EXERCISE BRIEF:
Where a line in the records below includes "tape", pull that line out.

(RECORDS FOR THIS EXERCISE begins)

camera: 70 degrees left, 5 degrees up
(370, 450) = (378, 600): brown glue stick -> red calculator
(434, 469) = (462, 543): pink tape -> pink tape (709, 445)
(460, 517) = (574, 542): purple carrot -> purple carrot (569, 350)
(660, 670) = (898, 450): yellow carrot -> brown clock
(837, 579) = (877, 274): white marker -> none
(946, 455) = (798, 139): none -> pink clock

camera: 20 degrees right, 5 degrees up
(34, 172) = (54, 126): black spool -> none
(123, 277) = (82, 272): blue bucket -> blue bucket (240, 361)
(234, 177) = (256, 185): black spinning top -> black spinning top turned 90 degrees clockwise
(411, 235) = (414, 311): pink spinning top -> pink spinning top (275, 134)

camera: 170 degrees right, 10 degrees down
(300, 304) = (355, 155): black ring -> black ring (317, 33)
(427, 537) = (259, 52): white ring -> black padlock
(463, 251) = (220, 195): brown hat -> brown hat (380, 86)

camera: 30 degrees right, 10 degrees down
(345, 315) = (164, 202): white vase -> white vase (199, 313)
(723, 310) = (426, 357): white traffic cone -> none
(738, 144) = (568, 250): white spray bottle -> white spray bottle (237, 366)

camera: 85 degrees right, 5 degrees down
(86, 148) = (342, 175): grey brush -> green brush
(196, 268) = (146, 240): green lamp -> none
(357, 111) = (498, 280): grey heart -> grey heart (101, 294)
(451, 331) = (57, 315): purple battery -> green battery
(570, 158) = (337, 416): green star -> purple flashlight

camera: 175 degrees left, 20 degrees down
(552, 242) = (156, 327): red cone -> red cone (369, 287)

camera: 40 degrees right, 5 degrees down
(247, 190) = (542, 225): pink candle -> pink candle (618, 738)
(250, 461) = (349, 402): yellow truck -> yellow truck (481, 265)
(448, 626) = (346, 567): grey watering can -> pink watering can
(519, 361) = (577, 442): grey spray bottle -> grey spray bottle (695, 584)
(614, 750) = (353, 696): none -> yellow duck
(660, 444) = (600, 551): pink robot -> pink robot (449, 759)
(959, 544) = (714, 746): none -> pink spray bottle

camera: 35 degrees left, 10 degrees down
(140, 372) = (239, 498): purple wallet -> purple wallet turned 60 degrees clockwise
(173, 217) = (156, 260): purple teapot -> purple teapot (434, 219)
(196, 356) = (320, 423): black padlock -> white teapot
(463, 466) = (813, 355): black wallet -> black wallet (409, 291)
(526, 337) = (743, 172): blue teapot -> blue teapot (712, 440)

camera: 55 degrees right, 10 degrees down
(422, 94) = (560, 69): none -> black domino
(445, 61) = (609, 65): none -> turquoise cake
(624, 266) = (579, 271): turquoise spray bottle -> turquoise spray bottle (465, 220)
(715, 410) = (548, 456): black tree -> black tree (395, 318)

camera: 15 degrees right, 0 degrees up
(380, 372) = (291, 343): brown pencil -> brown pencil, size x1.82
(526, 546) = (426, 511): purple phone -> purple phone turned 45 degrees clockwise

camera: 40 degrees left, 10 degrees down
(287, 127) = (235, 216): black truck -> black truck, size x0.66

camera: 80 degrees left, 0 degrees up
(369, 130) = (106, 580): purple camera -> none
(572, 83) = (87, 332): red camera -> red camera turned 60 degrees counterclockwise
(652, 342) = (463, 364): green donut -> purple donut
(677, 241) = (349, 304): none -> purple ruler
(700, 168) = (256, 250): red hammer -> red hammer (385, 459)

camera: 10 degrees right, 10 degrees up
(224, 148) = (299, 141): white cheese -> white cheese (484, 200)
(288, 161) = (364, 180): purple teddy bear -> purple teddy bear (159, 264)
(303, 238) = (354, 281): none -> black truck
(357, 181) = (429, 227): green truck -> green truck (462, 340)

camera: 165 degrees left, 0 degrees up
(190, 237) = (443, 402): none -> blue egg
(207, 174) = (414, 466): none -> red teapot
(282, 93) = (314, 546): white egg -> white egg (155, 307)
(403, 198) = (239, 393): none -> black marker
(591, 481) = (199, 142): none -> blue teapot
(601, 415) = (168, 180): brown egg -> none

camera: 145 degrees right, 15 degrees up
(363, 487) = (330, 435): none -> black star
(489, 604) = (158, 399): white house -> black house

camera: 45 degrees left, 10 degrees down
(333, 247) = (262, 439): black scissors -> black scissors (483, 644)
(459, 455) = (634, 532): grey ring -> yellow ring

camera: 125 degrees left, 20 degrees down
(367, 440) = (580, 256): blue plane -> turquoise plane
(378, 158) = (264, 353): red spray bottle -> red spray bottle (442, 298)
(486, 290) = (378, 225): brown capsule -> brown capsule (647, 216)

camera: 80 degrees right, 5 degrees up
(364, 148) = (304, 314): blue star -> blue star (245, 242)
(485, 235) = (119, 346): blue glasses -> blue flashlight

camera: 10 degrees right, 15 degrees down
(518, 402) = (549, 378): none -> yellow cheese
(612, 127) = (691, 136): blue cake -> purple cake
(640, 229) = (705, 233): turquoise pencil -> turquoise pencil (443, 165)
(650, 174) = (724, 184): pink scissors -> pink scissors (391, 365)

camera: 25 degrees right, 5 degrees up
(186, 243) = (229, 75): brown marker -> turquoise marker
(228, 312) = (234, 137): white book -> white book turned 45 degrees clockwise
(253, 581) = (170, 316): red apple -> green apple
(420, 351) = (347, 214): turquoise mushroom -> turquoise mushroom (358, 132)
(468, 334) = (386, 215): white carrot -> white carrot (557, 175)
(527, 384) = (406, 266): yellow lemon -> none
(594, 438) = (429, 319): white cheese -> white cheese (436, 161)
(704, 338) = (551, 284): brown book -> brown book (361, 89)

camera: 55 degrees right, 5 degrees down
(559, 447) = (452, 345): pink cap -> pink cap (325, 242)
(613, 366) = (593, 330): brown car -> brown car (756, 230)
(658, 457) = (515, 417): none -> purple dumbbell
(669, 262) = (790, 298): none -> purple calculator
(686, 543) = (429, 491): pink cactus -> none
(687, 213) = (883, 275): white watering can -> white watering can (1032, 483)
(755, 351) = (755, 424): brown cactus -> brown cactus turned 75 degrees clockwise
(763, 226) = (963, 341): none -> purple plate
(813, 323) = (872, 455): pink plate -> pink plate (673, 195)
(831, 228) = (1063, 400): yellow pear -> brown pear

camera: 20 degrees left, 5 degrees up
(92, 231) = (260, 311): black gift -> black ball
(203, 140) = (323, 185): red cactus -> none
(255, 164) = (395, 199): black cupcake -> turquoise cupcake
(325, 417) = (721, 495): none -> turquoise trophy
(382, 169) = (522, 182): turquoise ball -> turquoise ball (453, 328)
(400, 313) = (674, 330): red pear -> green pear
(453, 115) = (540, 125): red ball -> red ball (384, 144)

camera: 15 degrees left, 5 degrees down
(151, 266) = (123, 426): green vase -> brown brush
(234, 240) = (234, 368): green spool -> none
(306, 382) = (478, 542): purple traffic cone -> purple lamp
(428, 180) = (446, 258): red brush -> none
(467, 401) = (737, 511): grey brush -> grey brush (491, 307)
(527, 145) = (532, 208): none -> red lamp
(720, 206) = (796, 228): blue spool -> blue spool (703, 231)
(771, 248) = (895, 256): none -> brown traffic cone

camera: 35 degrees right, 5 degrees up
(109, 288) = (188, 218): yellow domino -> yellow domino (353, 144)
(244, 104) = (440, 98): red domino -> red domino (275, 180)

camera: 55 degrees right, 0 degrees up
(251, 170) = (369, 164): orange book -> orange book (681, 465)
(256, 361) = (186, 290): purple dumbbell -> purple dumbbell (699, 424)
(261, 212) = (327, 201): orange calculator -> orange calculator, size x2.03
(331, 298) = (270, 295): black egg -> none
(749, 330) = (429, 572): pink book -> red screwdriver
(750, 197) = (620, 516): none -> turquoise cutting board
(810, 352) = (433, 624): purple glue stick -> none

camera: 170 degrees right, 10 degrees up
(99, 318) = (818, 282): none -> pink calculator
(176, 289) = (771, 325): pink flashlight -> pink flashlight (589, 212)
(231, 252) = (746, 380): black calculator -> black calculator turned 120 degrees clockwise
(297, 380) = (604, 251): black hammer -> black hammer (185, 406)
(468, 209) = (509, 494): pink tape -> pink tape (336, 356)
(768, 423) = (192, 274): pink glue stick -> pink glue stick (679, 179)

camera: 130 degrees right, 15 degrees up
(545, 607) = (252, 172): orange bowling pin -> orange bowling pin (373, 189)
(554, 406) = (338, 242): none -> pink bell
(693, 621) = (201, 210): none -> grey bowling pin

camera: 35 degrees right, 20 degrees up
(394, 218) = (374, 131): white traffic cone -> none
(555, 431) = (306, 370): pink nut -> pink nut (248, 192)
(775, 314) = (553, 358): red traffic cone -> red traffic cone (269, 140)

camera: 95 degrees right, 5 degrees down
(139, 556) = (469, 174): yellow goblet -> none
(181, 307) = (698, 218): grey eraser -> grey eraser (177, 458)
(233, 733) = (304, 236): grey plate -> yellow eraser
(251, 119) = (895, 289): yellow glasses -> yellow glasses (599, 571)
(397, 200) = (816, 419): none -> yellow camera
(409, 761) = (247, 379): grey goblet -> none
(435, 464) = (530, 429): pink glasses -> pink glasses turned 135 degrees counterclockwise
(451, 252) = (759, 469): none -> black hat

(RECORDS FOR THIS EXERCISE ends)

EXERCISE ANSWER:
(434, 469) = (462, 543): pink tape -> pink tape (709, 445)
(468, 209) = (509, 494): pink tape -> pink tape (336, 356)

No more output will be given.